Records from a collection

▼▼▼

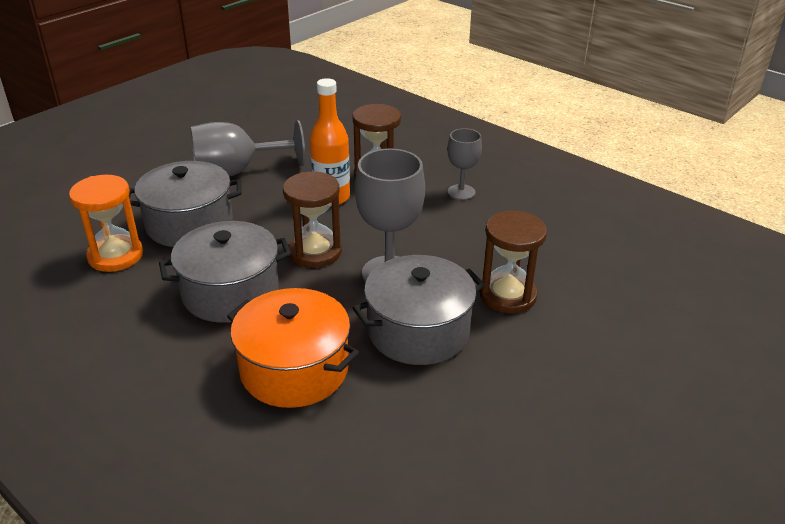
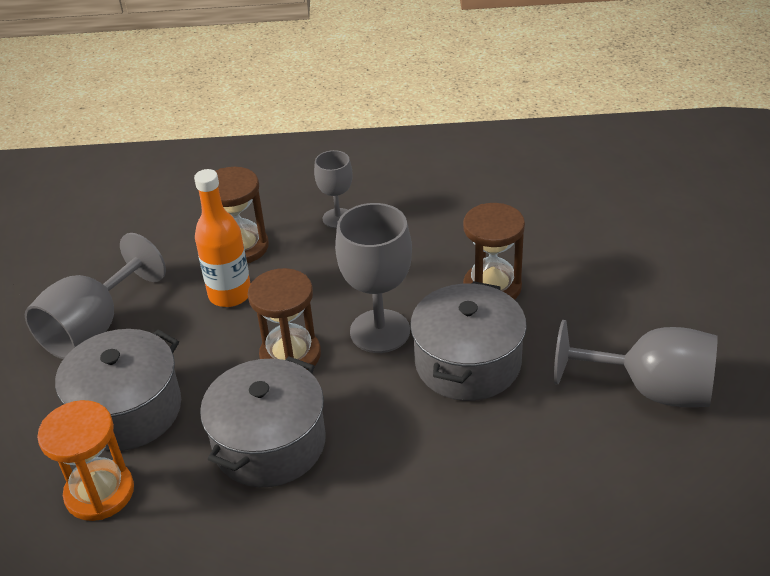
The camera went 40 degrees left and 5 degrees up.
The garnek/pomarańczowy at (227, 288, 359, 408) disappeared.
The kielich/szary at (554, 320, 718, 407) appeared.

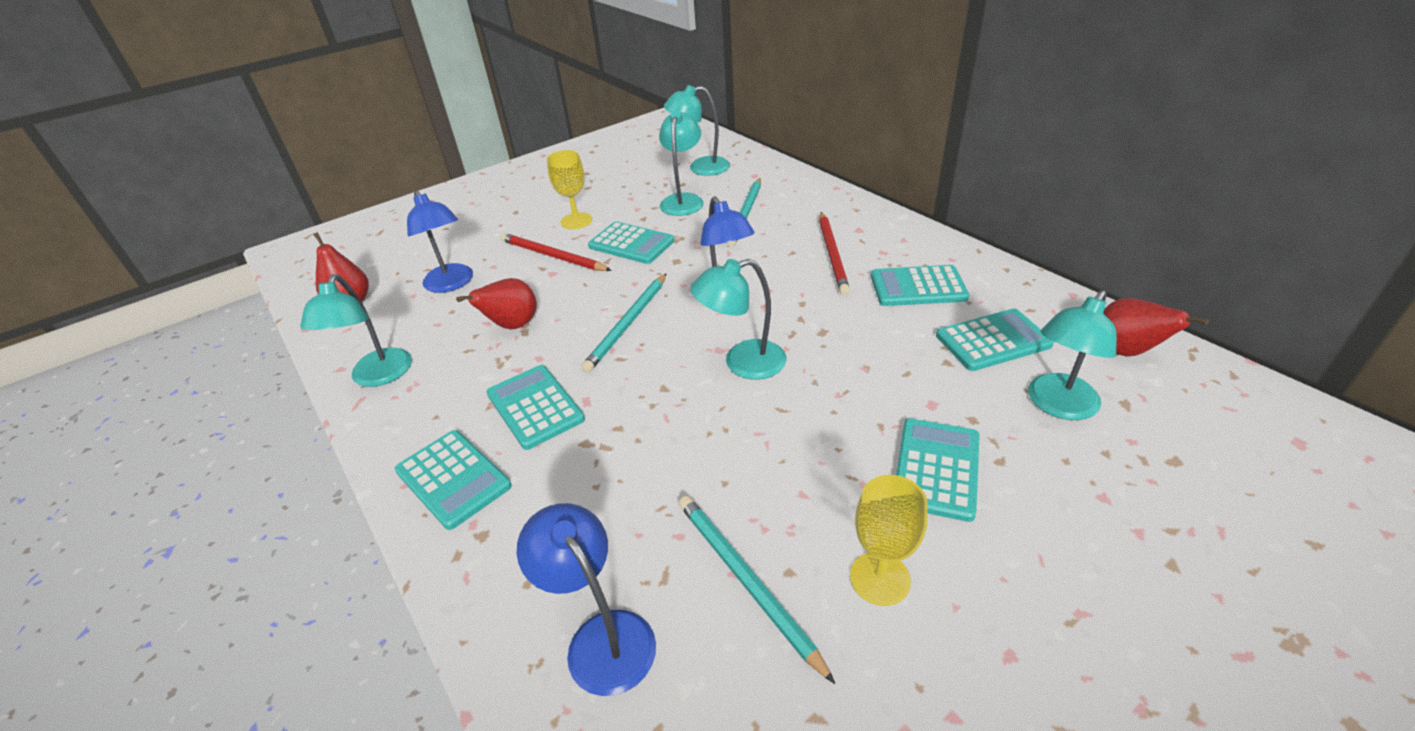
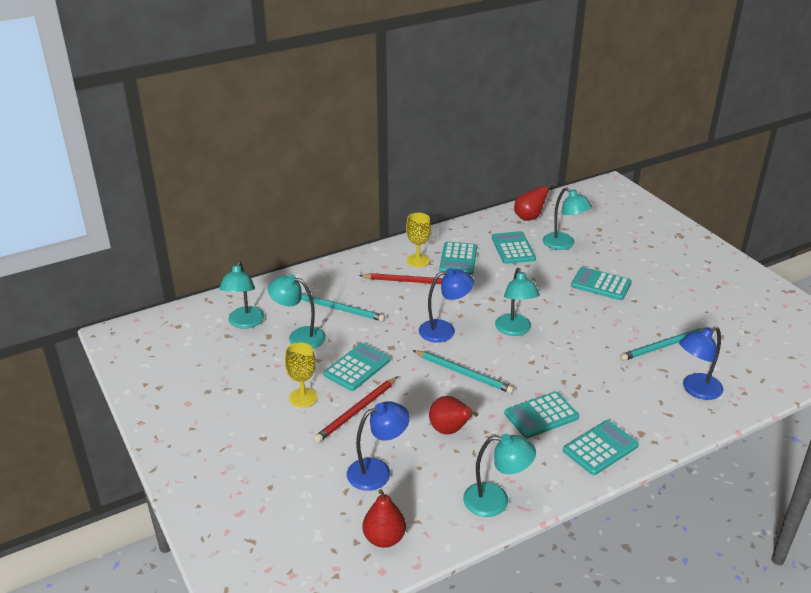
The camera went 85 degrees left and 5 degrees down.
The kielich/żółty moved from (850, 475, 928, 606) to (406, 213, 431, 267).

▲▲▲

-- Instructions to follow --
Only the lines from the one containing "The garnek/pomarańczowy at" through the last line of the data may appear in the answer, each given again exactly and with pictures left out.

-- Written solution --
The garnek/pomarańczowy at (227, 288, 359, 408) disappeared.
The kielich/szary at (554, 320, 718, 407) appeared.

The camera went 85 degrees left and 5 degrees down.
The kielich/żółty moved from (850, 475, 928, 606) to (406, 213, 431, 267).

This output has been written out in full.